*Problem description*: Every line from the one bearing "(268, 162) = (233, 156): white" through the last line of the entries should be printed exactly, with no other output.

*Data records*:
──────

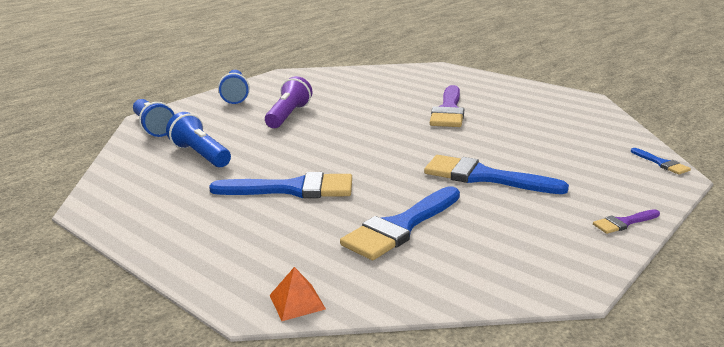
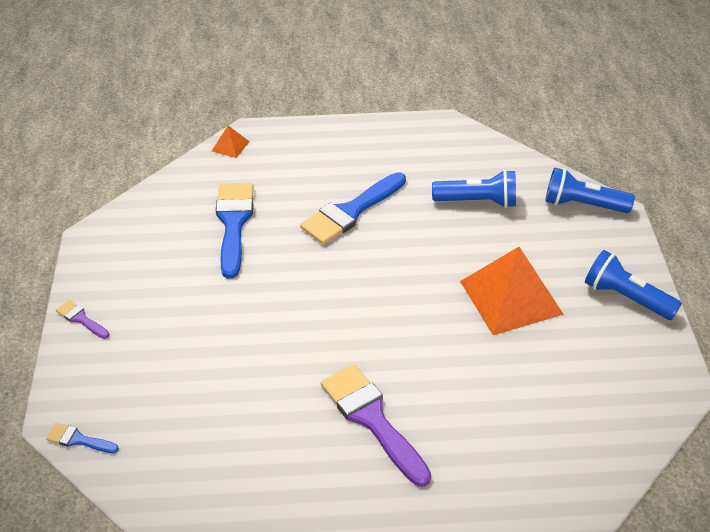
camera: 135 degrees right, 20 degrees up
(288, 116) = (510, 297): purple flashlight -> orange pyramid
(484, 177) = (226, 313): blue brush -> none
(624, 223) = (81, 319): purple brush -> purple brush turned 75 degrees counterclockwise

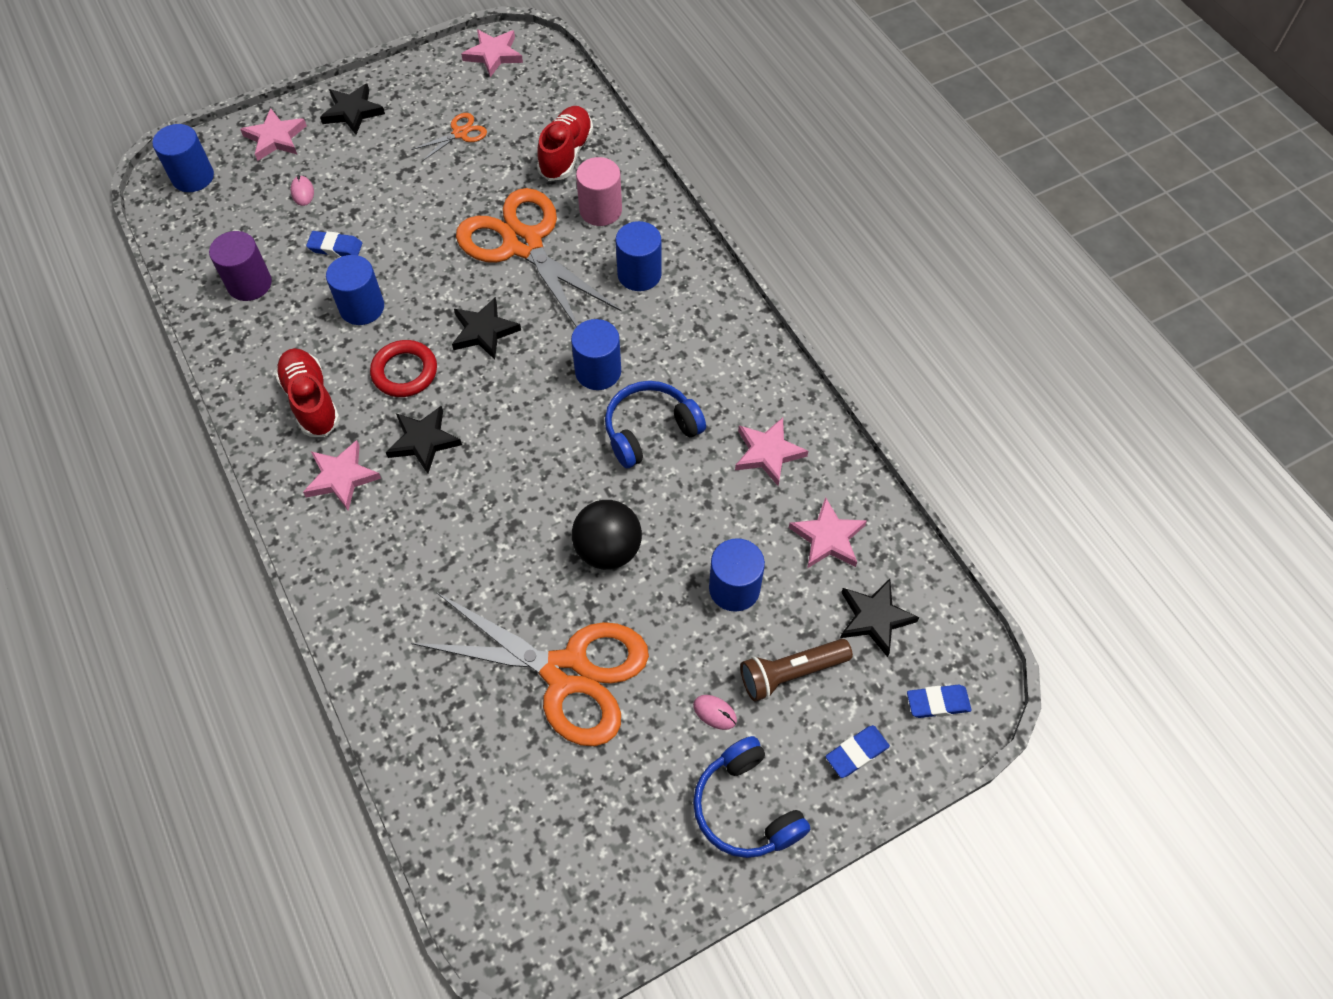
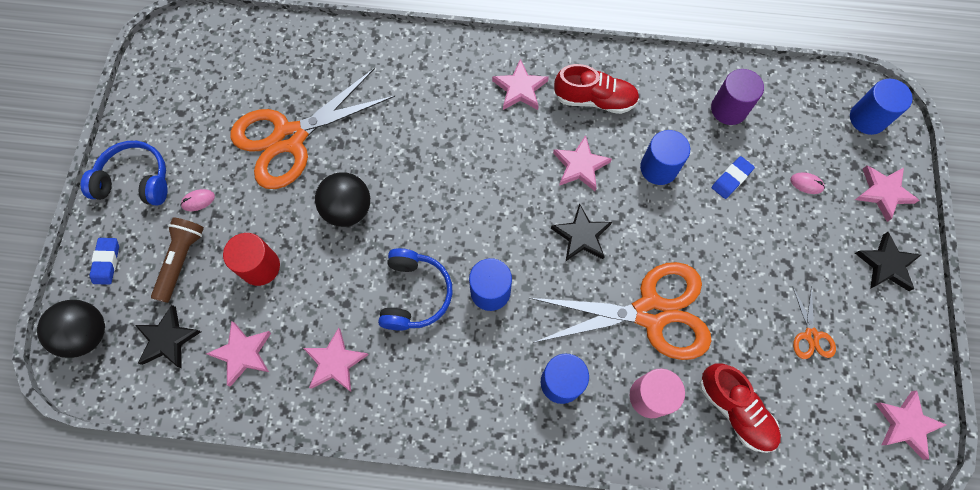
camera: 125 degrees right, 10 degrees up
(405, 372) = (580, 166): red ring -> pink star
(423, 441) = (513, 148): black star -> none
(734, 588) = (260, 267): blue cylinder -> red cylinder
(937, 703) = (88, 334): blue eraser -> black ball

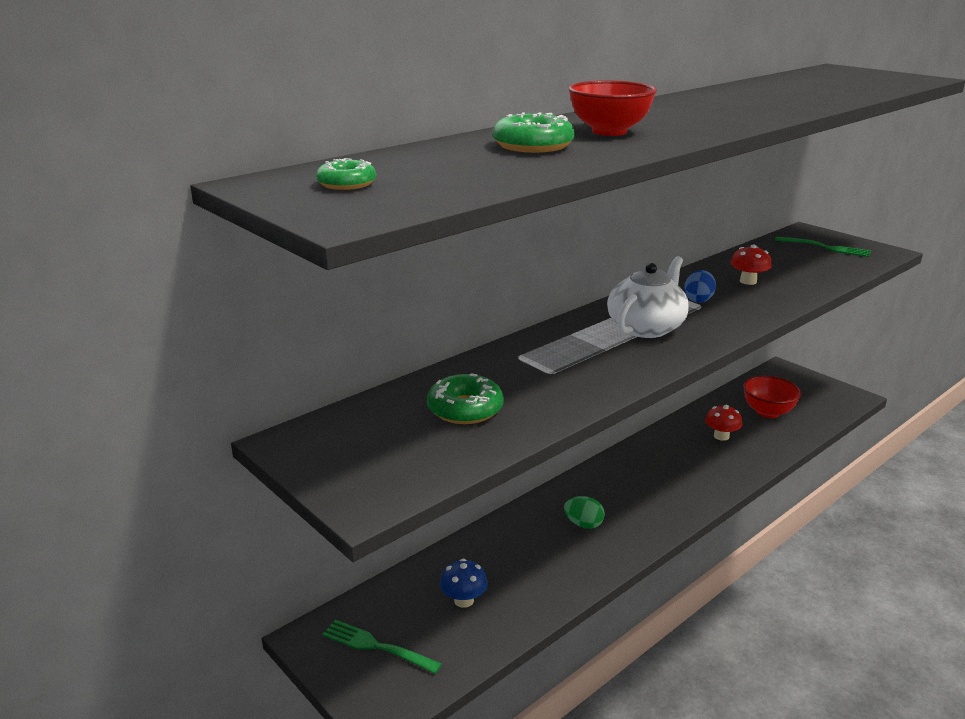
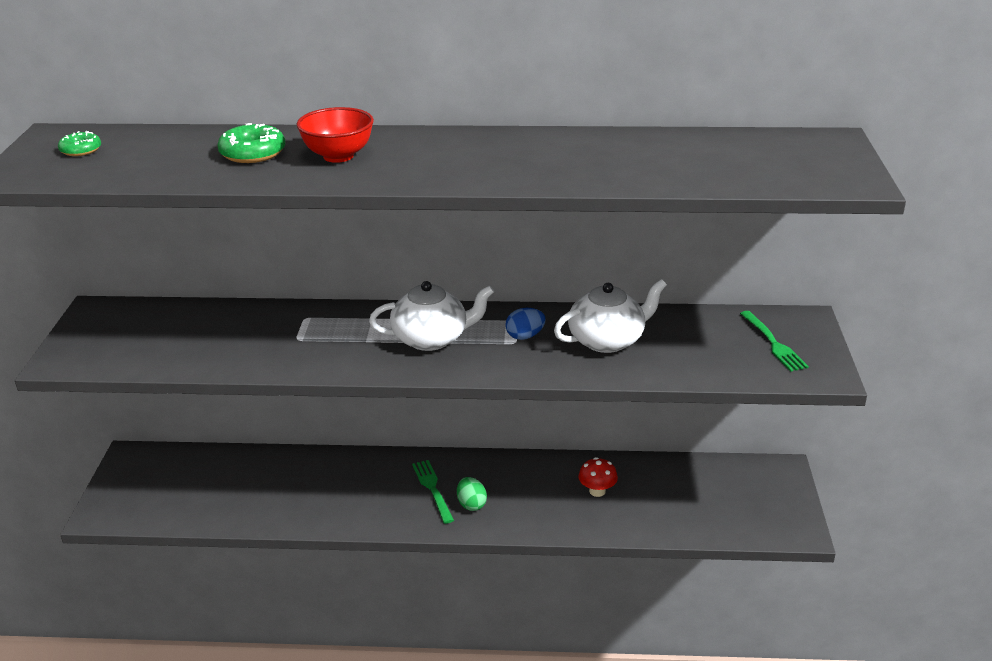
camera: 45 degrees right, 5 degrees up
(376, 646) = (148, 481): green fork -> green fork (432, 488)
(464, 600) = (227, 487): blue mushroom -> none
(465, 409) = (204, 336): green donut -> none
(583, 524) = (373, 489): green egg -> green egg (471, 504)
(748, 281) = (607, 340): red mushroom -> white teapot
(767, 412) = (681, 496): red bowl -> none

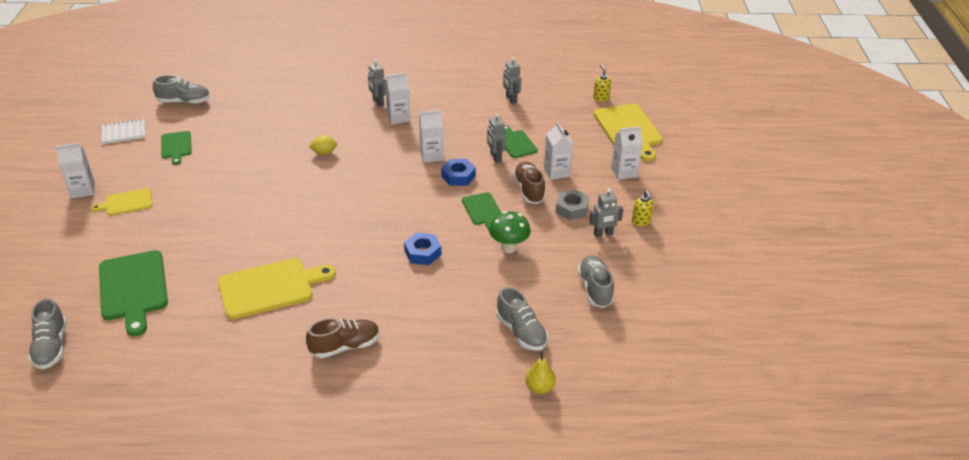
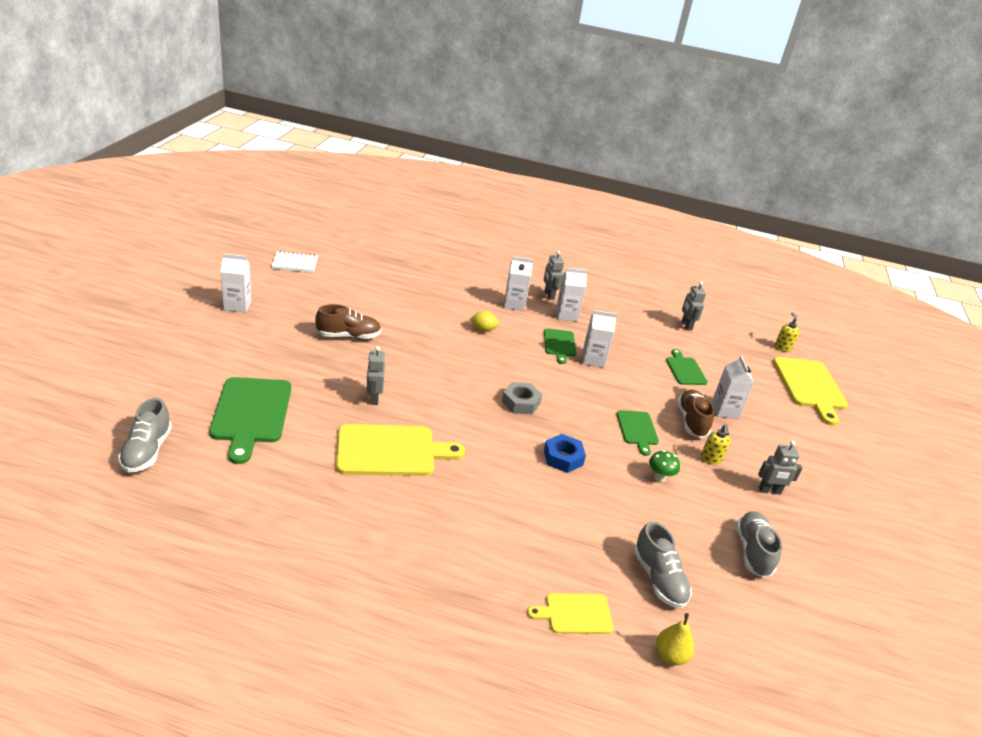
camera: 10 degrees right, 5 degrees down
(126, 202) = (274, 327): yellow cutting board -> yellow cutting board (575, 614)
(176, 146) = (340, 287): green cutting board -> green cutting board (559, 344)
(184, 102) = (360, 250): grey shoe -> none
(345, 346) = (454, 538): brown shoe -> brown shoe (348, 336)
(458, 176) = (617, 387): blue nut -> none
(495, 157) = (660, 378): grey robot -> grey robot (374, 398)
(509, 247) = (659, 477): green mushroom -> green mushroom, size x0.66
(571, 209) = (736, 453): grey nut -> grey nut (520, 403)
(624, 172) = (800, 429): white carton -> white carton (514, 304)
(641, 222) = (815, 489): yellow soap dispenser -> yellow soap dispenser (711, 459)

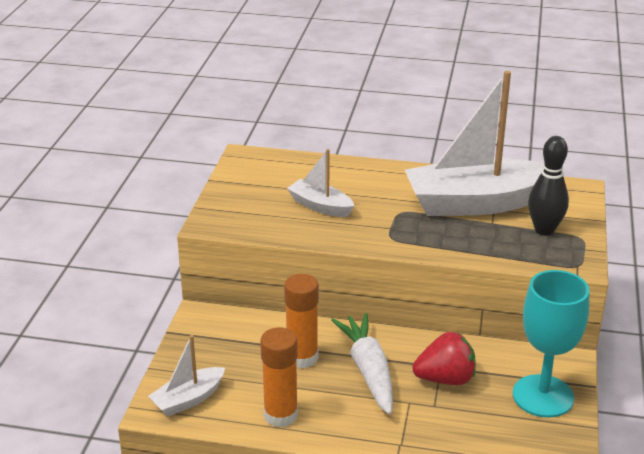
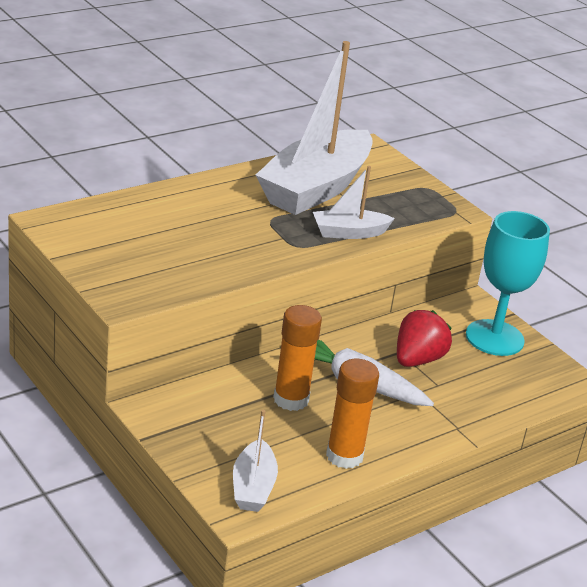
camera: 50 degrees left, 0 degrees up
(320, 206) = (197, 242): white boat -> white boat (349, 233)
(544, 230) = (395, 191): black bowling pin -> none

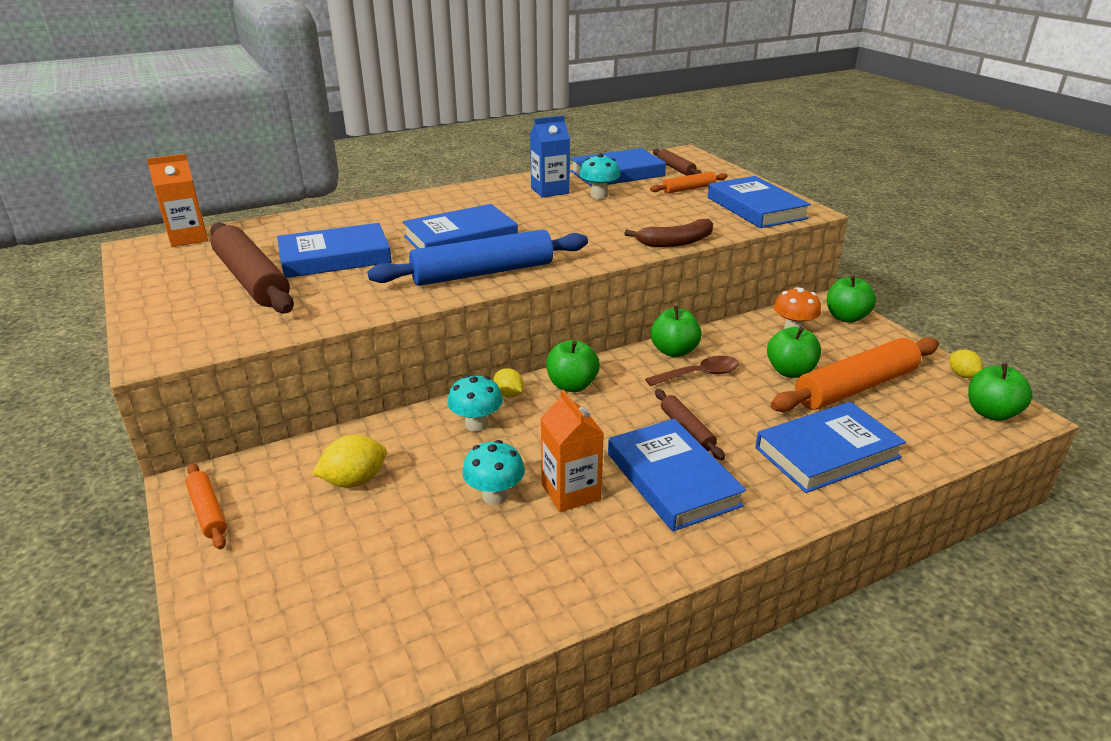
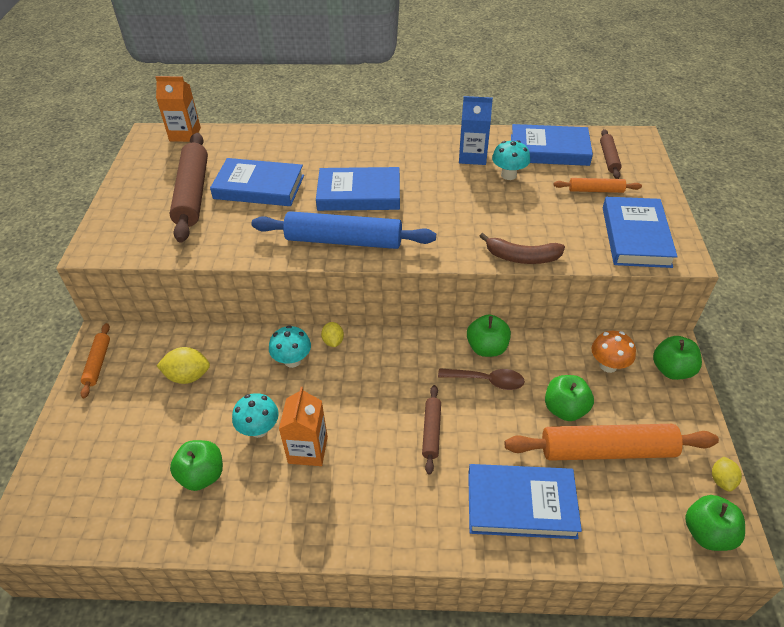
camera: 30 degrees right, 15 degrees up
(572, 385) = (383, 351): green apple -> green apple (202, 475)
(672, 479) = (383, 472): blue book -> none

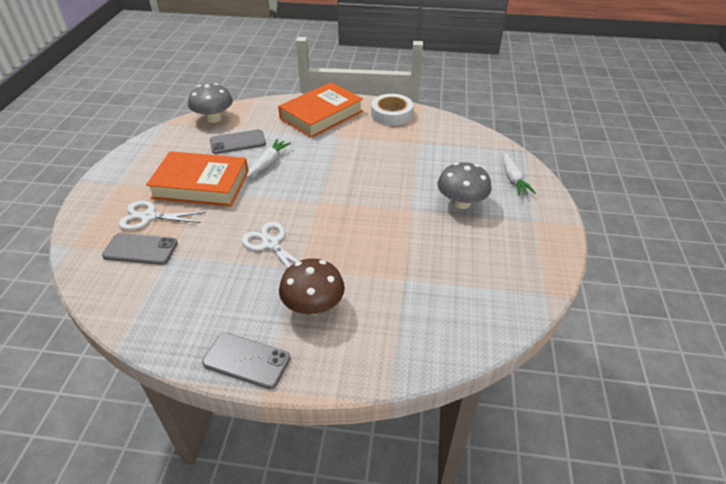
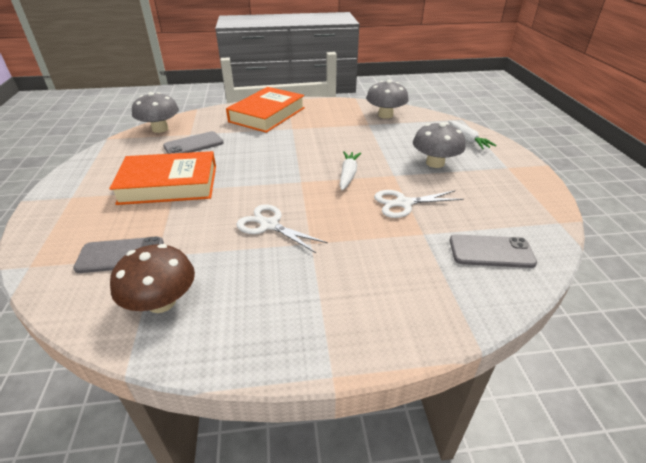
camera: 15 degrees left, 5 degrees down
(148, 217) = (119, 222): white scissors -> white scissors (403, 203)
(246, 360) = (299, 348): grey phone -> grey phone (491, 251)
(268, 162) = (233, 156): white carrot -> white carrot (348, 175)
(313, 305) = (345, 275): brown mushroom -> brown mushroom (161, 302)
(391, 114) = (332, 107): white tape -> none
(443, 133) = (385, 115): none -> grey mushroom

──────

*Exercise output*:
(268, 162) = (233, 156): white carrot -> white carrot (348, 175)
(313, 305) = (345, 275): brown mushroom -> brown mushroom (161, 302)
(391, 114) = (332, 107): white tape -> none
(443, 133) = (385, 115): none -> grey mushroom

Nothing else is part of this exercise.